> DIRECTIONS
Some lines below hold "size". Pick them out and copy them.

> EXERCISE INPUTS
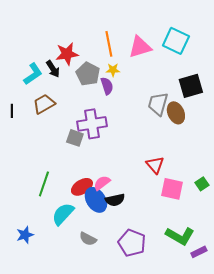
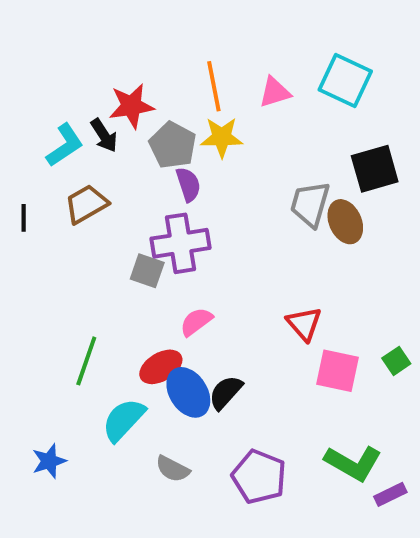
pink triangle: (140, 47) -> (275, 92), size x0.7
yellow star: (113, 70) -> (222, 137), size x1.5
purple semicircle: (107, 86) -> (188, 184), moved
pink semicircle: (102, 183) -> (196, 322), moved
black semicircle: (115, 200) -> (226, 392), turned 144

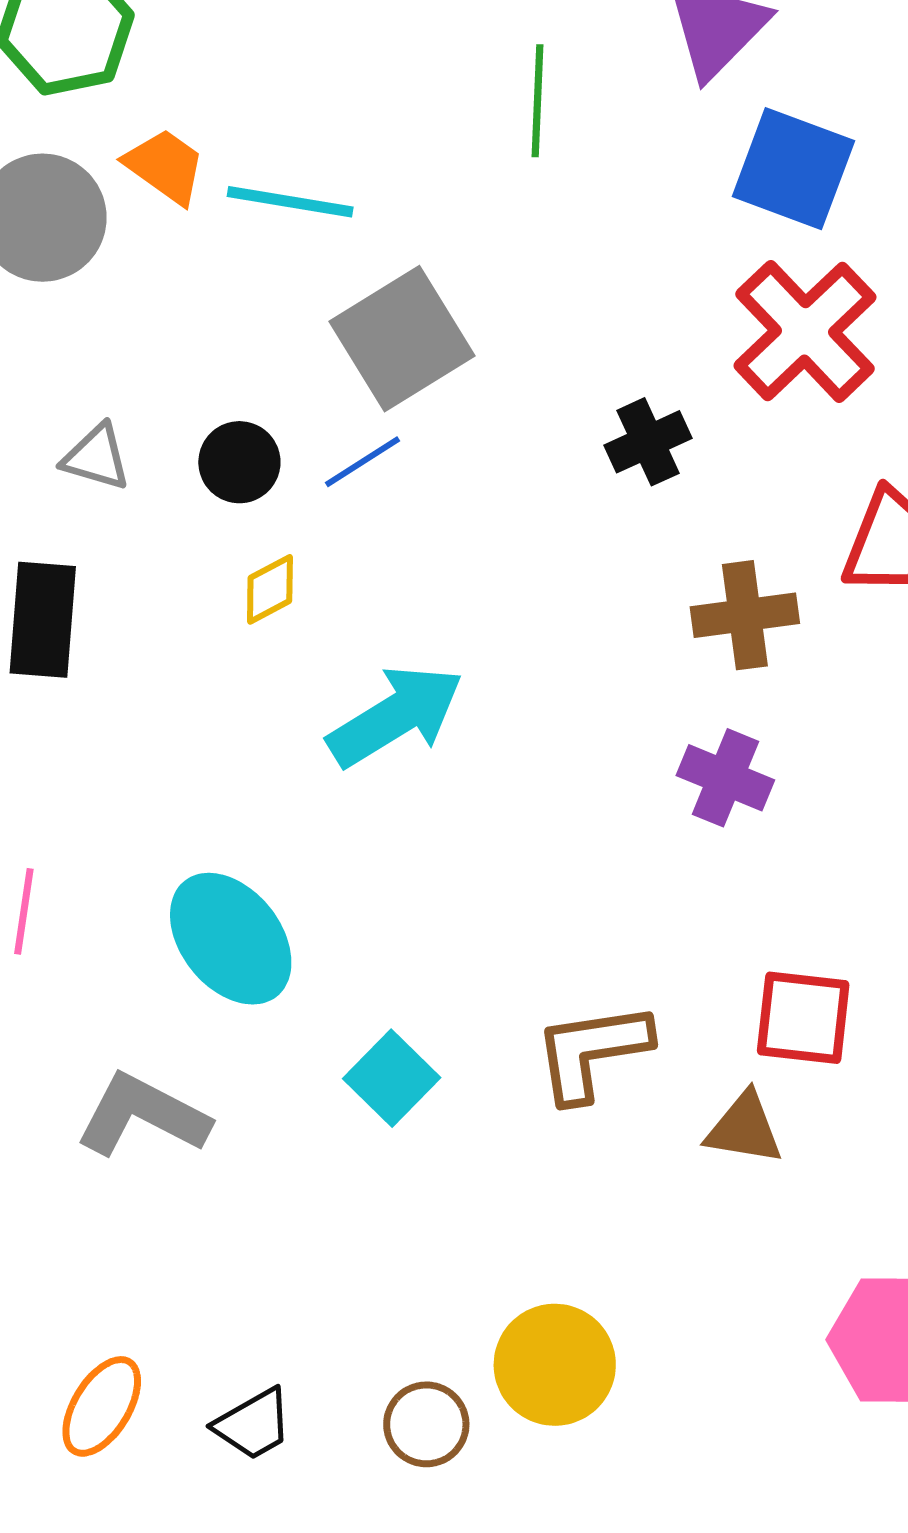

> ANSWER AREA
pink triangle: (140, 47) -> (275, 92), size x0.7
yellow star: (113, 70) -> (222, 137), size x1.5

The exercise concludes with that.